Below, find the line containing "(555, 102) = (152, 207): none -> black cap"; from there to the final line, print every line exactly and skip the pictures.

Excerpted data START

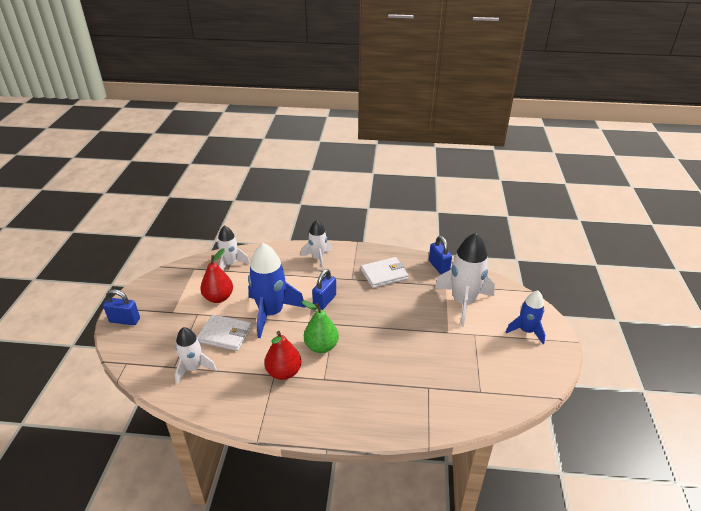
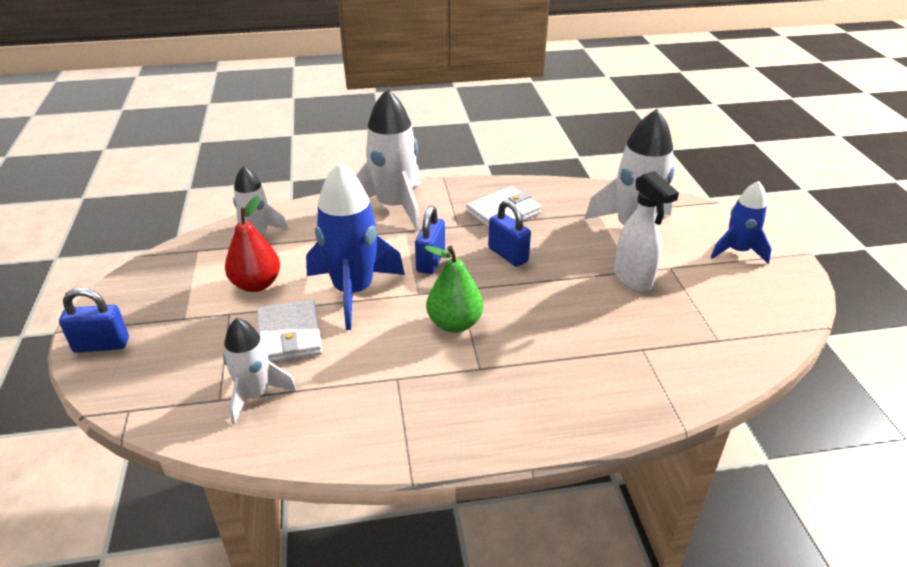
camera: 15 degrees left, 0 degrees up
(225, 334) = (289, 335): white wallet -> white wallet turned 75 degrees clockwise
(284, 372) = (411, 371): red pear -> none
(318, 258) = (394, 207): white rocket -> white rocket, size x1.67
(439, 267) = (576, 191): blue padlock -> blue padlock (508, 255)
(445, 338) = (633, 279): none -> white spray bottle

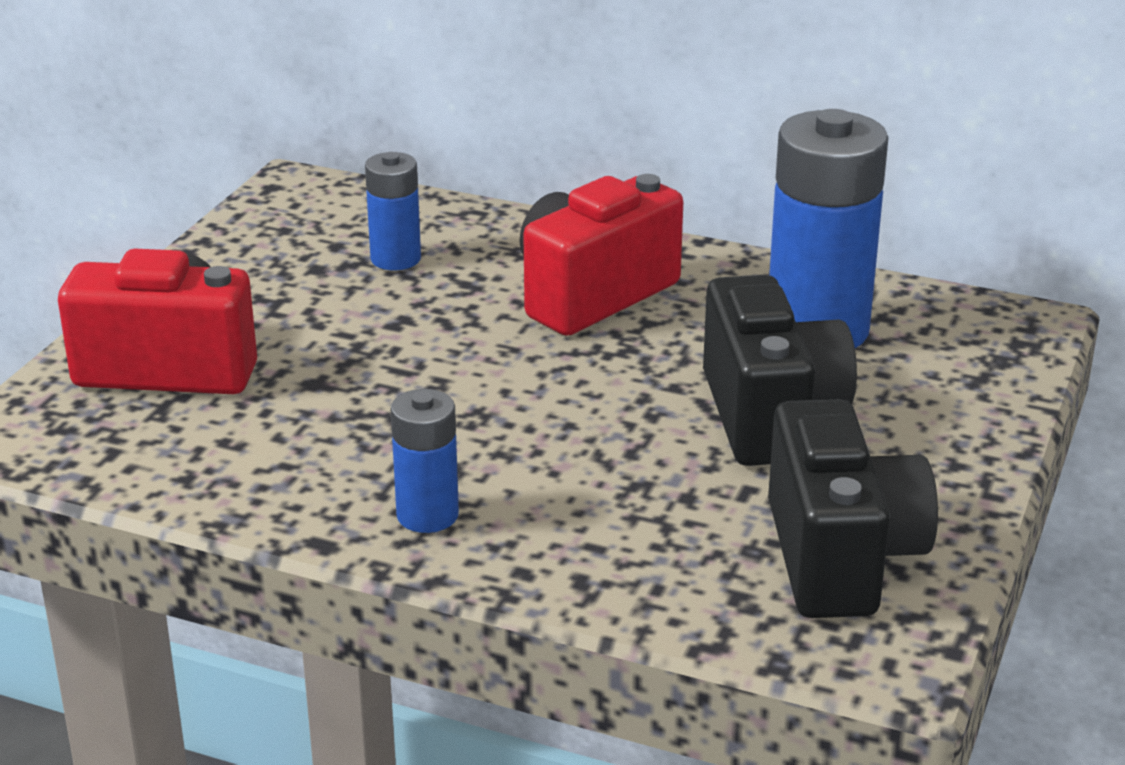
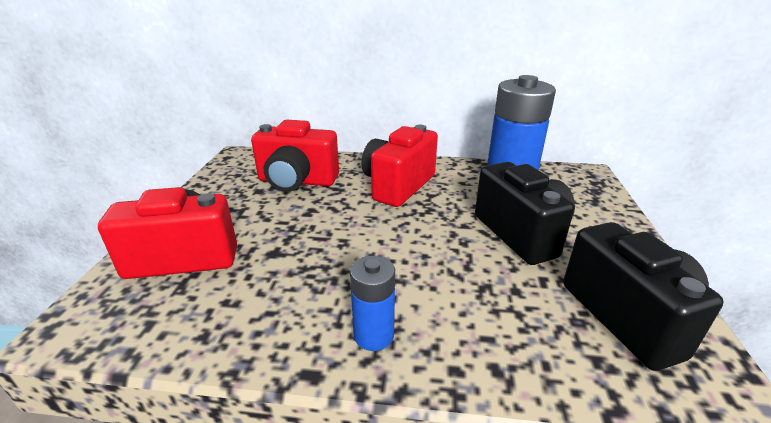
camera: 15 degrees left, 0 degrees up
(395, 259) = (297, 181): blue battery -> red camera

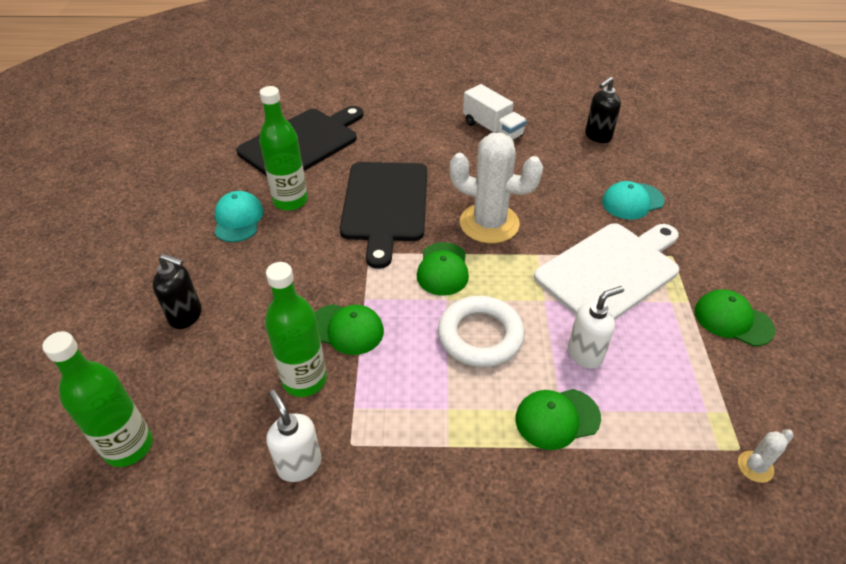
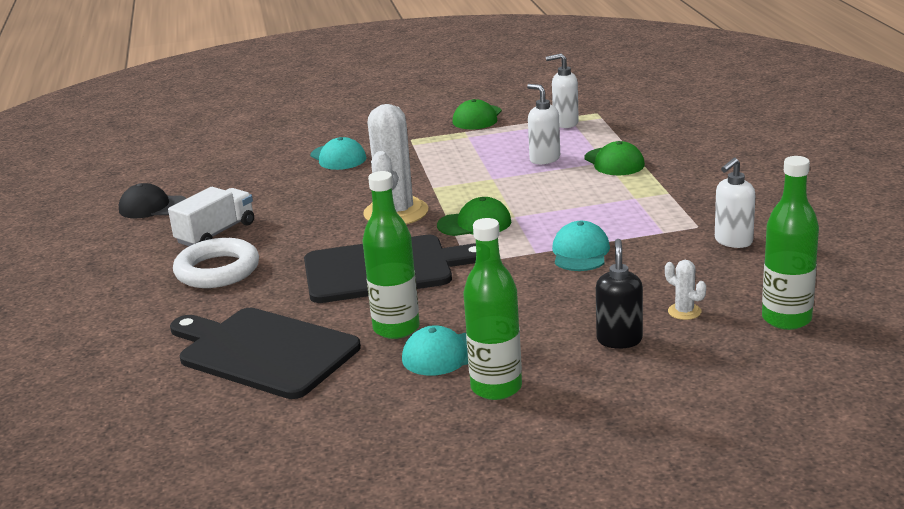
camera: 100 degrees left, 20 degrees down
(304, 380) = (652, 258): green bottle -> green bottle (496, 387)
(346, 329) = (580, 252): green cap -> turquoise cap
(480, 336) = (550, 197): white ring -> white ring (217, 270)
(555, 102) = (152, 207): none -> black cap
(597, 136) = (225, 180): black soap dispenser -> none
(610, 271) = (442, 158): white cutting board -> none
(701, 402) = (565, 123): none -> white soap dispenser
(755, 467) = (607, 108): white cactus -> white cactus (684, 311)

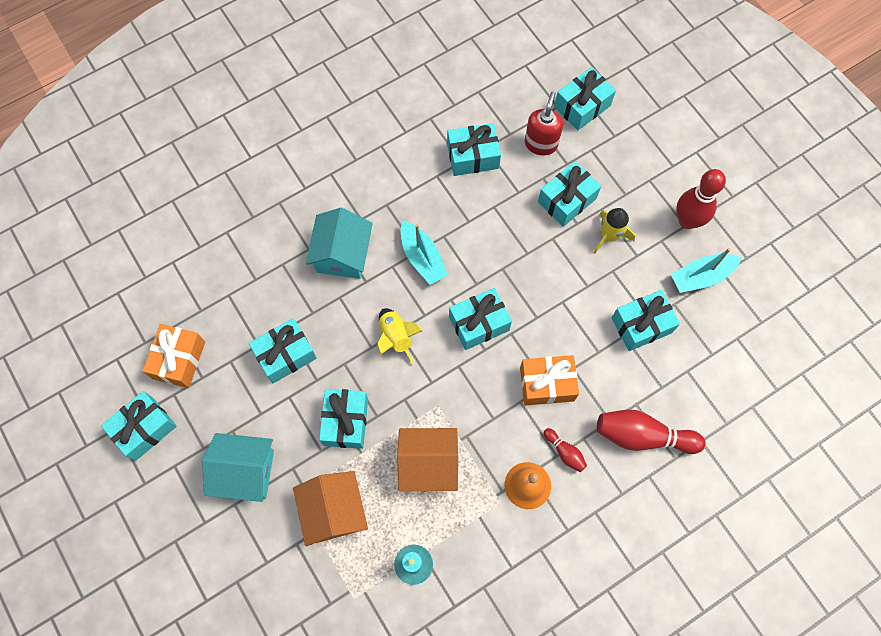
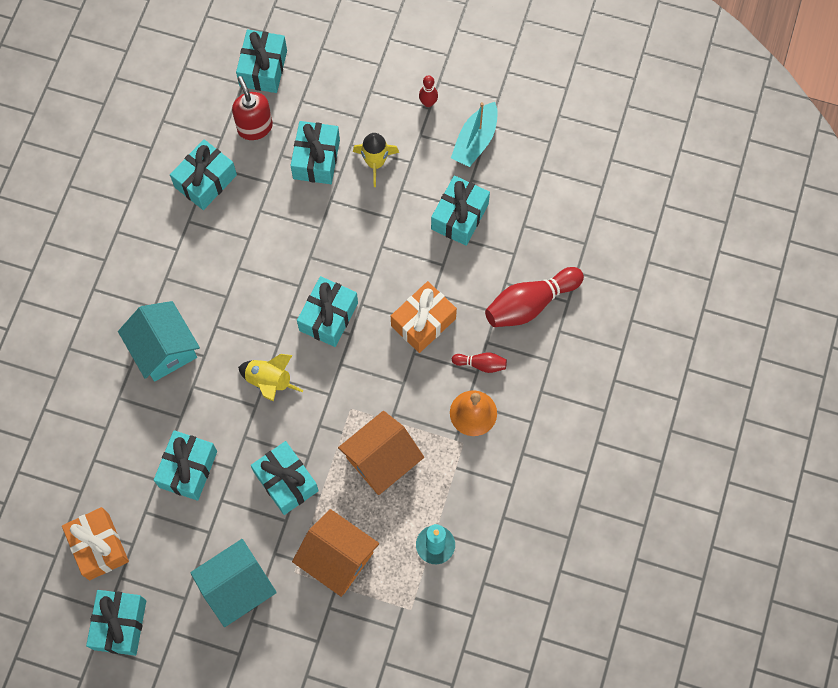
camera: 40 degrees left, 0 degrees up
(422, 258) = (235, 299): turquoise boat -> none
(687, 221) = (428, 103): red bowling pin -> red bowling pin, size x0.50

Excerpted data END

*Output*.
(555, 102) = (152, 207): none -> black cap
(597, 136) = (225, 180): black soap dispenser -> none
(610, 271) = (442, 158): white cutting board -> none
(701, 402) = (565, 123): none -> white soap dispenser
(755, 467) = (607, 108): white cactus -> white cactus (684, 311)

camera: 40 degrees left, 0 degrees up
(422, 258) = (235, 299): turquoise boat -> none
(687, 221) = (428, 103): red bowling pin -> red bowling pin, size x0.50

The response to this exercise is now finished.